--- Recorded data Enclosed Below ---

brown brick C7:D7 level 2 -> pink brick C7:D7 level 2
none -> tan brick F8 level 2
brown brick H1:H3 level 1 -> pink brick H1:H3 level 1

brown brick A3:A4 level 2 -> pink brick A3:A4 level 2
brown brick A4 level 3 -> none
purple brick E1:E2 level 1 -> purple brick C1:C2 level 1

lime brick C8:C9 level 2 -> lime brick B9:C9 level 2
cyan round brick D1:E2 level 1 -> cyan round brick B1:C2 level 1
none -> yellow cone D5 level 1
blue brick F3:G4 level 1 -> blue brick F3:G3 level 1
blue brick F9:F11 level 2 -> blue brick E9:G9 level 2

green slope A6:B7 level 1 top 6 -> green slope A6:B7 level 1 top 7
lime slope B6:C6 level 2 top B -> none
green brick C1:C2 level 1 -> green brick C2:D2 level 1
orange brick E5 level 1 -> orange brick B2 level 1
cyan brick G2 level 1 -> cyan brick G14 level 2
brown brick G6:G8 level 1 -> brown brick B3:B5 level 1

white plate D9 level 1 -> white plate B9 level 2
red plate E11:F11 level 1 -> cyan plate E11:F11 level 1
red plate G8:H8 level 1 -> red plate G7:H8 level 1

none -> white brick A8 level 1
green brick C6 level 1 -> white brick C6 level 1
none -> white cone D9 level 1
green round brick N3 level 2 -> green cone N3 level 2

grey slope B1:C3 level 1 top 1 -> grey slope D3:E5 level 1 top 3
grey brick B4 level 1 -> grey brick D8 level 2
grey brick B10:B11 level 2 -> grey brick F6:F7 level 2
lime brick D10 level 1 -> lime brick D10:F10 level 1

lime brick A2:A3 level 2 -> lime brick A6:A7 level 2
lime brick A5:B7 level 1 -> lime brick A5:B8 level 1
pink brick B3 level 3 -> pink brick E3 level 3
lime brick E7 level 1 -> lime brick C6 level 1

--- End of Enclosed Recorded data ---

All lines from the one containing "lime brick A2:A3" through the end of the data, and no others, are to be given again word for word.

lime brick A2:A3 level 2 -> lime brick A6:A7 level 2
lime brick A5:B7 level 1 -> lime brick A5:B8 level 1
pink brick B3 level 3 -> pink brick E3 level 3
lime brick E7 level 1 -> lime brick C6 level 1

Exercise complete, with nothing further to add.